• Task objective
If a line in the records below contains the word "water", copy it out.

• Items from a dataset
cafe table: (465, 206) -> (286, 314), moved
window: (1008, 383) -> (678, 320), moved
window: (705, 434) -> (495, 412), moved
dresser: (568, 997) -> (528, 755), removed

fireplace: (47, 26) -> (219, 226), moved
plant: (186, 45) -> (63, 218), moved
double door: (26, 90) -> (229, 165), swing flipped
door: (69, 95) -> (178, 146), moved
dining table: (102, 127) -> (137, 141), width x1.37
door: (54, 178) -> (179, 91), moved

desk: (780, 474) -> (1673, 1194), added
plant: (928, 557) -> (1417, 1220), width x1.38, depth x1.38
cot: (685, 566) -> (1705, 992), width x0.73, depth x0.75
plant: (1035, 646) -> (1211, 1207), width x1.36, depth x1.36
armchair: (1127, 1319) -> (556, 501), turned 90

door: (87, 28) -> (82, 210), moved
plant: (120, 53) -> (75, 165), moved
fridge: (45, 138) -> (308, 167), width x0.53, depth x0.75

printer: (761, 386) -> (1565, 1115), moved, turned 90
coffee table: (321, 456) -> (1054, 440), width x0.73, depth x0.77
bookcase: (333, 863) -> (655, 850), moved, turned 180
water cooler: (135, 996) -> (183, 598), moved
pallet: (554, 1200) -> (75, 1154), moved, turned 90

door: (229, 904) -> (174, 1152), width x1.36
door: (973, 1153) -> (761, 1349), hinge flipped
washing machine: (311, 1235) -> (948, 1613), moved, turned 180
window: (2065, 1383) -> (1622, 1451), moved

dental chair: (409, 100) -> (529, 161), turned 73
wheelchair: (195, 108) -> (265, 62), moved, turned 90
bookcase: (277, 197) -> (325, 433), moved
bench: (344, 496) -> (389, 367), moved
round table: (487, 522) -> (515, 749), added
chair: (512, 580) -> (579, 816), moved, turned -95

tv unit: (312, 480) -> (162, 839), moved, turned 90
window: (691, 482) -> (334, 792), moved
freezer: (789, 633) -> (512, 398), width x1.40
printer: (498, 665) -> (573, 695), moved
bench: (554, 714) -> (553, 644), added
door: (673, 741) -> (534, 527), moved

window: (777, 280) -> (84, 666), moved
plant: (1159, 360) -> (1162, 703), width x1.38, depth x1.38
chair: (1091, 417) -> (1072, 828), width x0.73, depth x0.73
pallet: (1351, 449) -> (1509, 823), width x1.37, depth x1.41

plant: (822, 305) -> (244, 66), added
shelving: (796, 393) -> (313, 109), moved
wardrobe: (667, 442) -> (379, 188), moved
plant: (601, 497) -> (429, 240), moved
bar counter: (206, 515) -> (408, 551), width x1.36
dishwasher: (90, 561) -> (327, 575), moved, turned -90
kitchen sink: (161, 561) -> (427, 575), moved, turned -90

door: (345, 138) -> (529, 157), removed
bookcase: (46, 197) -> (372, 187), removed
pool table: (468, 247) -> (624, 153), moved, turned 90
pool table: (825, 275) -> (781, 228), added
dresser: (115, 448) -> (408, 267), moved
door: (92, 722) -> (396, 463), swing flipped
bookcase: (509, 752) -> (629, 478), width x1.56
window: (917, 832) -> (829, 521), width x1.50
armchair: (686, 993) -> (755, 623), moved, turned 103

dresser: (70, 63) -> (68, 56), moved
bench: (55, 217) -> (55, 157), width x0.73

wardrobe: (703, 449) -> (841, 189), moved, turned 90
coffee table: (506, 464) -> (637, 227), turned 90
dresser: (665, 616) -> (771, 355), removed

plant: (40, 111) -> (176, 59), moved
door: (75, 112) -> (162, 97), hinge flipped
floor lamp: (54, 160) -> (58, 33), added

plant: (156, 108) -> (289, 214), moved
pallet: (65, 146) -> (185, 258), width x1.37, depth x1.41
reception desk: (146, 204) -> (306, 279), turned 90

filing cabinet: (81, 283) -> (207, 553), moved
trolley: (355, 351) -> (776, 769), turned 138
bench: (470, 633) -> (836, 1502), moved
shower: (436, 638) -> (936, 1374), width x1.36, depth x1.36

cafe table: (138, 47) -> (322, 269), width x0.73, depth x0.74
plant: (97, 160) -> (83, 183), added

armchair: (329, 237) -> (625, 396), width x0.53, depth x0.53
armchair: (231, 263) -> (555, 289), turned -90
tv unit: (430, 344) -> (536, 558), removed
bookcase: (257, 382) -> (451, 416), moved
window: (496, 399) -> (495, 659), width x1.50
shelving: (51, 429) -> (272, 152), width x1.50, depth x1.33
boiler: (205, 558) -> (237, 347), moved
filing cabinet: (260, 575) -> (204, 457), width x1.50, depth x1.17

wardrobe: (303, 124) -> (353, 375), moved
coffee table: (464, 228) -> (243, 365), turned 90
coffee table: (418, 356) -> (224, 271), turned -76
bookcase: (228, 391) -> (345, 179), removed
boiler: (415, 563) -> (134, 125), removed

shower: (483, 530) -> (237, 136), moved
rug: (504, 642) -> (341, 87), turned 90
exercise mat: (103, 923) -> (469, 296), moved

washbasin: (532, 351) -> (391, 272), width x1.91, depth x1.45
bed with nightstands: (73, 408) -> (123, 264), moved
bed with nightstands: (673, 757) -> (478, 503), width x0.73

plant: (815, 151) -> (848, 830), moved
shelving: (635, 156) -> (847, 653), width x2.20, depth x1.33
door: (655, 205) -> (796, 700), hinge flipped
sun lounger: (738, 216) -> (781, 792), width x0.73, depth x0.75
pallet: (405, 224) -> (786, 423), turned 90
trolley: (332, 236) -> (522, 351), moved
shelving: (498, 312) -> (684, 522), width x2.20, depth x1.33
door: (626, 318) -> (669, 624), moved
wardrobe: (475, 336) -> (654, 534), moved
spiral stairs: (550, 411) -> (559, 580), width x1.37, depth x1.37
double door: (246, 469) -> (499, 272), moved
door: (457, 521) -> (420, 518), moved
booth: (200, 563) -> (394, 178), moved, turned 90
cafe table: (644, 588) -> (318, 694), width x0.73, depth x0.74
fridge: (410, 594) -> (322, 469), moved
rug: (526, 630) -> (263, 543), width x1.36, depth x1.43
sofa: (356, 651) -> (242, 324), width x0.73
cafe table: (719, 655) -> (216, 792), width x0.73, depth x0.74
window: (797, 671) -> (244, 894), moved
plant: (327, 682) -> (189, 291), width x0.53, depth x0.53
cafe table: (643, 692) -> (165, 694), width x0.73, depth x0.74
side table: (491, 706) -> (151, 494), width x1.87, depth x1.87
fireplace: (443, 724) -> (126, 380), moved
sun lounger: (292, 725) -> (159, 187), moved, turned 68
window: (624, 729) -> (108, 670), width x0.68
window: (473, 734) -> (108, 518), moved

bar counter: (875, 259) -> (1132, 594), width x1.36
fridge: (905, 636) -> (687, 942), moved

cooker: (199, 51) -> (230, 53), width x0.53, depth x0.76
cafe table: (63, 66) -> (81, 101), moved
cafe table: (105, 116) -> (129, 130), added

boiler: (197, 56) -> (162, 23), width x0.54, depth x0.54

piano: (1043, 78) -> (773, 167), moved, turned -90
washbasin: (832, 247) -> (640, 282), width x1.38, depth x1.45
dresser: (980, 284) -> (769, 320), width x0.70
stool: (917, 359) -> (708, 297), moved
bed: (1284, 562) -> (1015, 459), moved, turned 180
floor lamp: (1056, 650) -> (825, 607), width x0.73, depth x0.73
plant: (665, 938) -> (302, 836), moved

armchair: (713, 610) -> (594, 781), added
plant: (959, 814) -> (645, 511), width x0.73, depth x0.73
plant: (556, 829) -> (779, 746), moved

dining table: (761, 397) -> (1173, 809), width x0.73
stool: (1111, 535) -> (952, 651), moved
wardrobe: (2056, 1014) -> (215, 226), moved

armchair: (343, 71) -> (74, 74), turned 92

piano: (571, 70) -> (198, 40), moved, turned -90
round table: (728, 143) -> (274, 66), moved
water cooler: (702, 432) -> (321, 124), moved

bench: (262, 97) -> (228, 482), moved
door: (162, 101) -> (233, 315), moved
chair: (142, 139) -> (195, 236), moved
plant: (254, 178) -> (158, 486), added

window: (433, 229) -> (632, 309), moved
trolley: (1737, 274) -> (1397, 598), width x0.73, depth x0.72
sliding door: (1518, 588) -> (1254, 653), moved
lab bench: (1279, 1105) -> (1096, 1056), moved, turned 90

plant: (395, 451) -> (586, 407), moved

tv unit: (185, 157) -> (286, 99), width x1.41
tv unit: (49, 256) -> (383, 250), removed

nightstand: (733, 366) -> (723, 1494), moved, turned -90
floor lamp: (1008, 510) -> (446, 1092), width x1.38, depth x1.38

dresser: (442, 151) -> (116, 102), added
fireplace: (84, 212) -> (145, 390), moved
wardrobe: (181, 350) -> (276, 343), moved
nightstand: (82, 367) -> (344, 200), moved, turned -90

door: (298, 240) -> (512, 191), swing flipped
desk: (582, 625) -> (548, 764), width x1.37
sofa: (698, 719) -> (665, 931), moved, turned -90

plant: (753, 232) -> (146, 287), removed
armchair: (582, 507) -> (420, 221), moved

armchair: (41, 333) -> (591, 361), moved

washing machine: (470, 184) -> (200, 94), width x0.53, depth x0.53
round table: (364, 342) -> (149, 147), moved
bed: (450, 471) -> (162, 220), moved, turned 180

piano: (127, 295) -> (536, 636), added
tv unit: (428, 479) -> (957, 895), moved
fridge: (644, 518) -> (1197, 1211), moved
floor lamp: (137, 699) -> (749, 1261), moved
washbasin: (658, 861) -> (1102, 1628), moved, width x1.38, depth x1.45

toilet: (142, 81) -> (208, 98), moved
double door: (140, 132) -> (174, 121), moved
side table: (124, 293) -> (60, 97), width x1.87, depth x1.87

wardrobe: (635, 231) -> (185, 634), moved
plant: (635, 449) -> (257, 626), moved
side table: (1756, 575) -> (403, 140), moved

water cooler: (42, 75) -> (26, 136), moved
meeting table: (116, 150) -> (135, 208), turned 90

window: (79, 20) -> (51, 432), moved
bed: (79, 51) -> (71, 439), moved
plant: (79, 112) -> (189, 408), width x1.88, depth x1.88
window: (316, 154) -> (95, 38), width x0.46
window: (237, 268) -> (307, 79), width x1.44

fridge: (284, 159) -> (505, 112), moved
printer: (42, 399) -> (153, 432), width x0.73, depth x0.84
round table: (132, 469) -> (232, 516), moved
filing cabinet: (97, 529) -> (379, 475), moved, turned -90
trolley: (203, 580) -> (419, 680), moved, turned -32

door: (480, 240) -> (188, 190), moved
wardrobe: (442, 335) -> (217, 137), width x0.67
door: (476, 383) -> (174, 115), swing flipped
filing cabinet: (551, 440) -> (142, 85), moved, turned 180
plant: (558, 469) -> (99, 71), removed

• Response box
water cooler: (135, 996) -> (183, 598), moved
water cooler: (702, 432) -> (321, 124), moved
water cooler: (42, 75) -> (26, 136), moved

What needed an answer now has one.